**Provided material:**
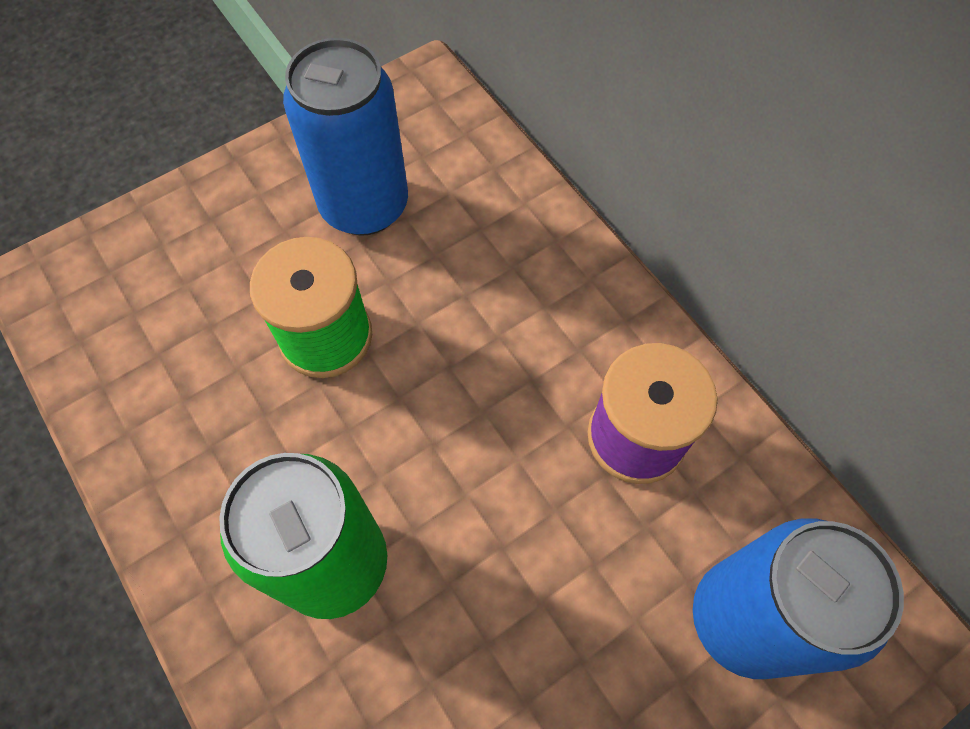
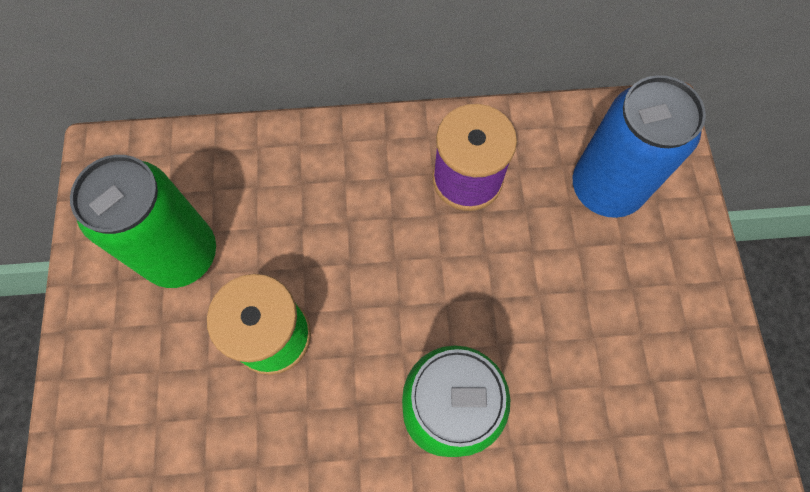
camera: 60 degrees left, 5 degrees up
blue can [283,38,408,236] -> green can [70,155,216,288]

==

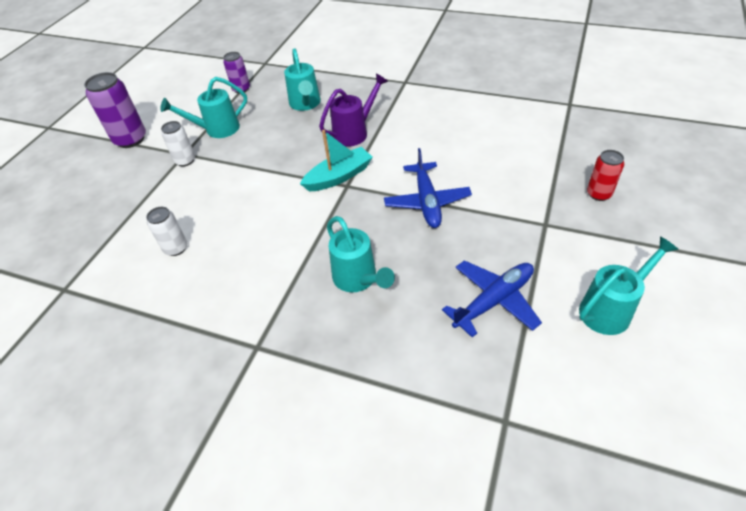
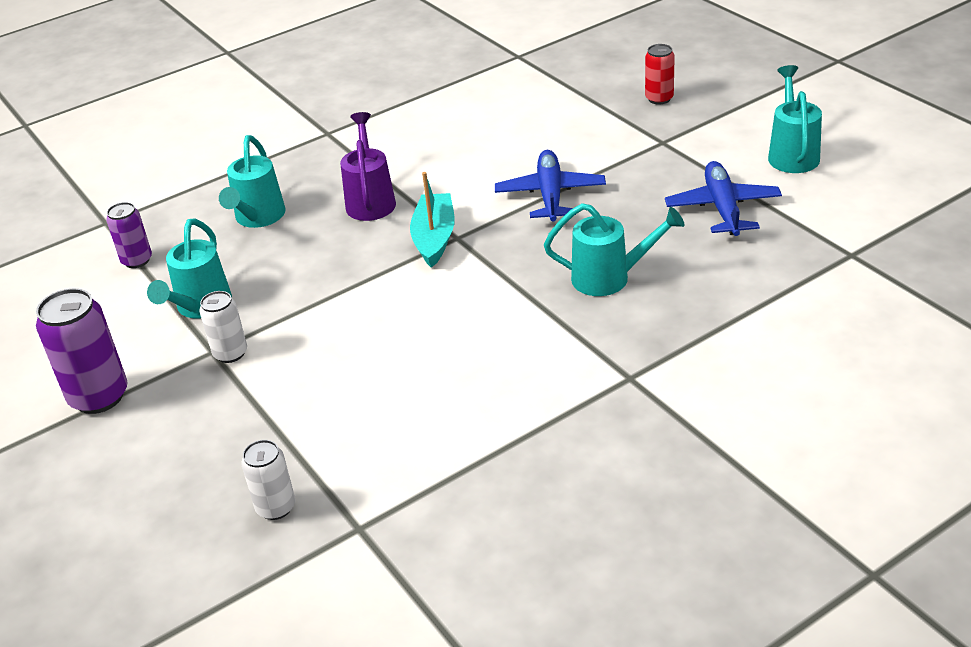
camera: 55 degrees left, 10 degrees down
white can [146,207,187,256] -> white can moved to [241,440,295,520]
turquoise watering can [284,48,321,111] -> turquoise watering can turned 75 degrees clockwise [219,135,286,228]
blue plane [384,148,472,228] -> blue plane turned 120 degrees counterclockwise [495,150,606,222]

==

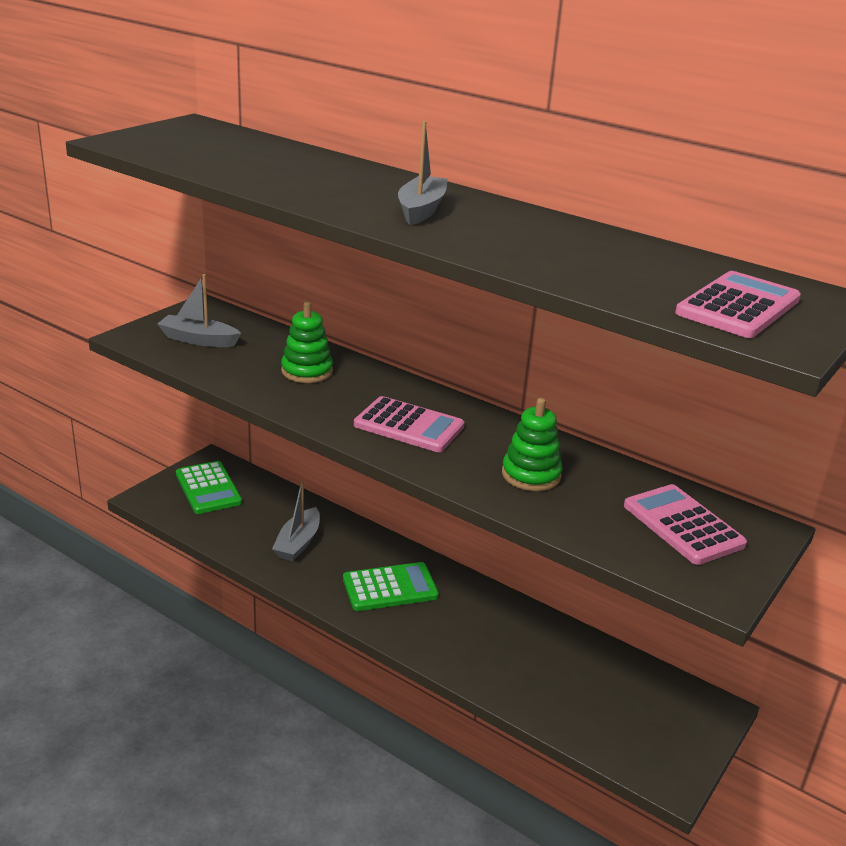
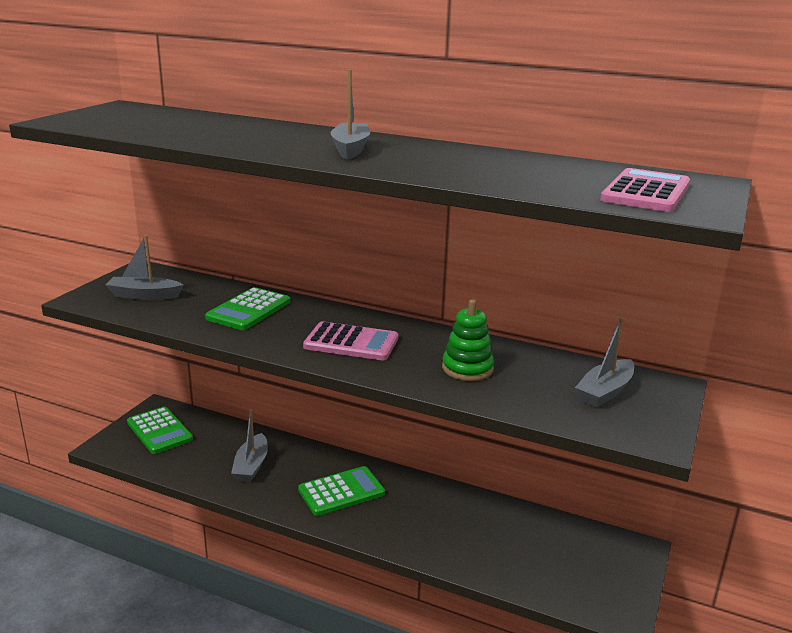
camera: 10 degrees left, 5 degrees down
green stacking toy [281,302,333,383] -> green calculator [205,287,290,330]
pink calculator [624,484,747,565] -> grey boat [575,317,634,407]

**What the exercise asks:**
In the entries above, the lines from the one bearing "turquoise watering can [284,48,321,111]" up to and including the one bearing "blue plane [384,148,472,228]" should be transcribed exactly; no other line is wanted.

**Solution to the problem:**
turquoise watering can [284,48,321,111] -> turquoise watering can turned 75 degrees clockwise [219,135,286,228]
blue plane [384,148,472,228] -> blue plane turned 120 degrees counterclockwise [495,150,606,222]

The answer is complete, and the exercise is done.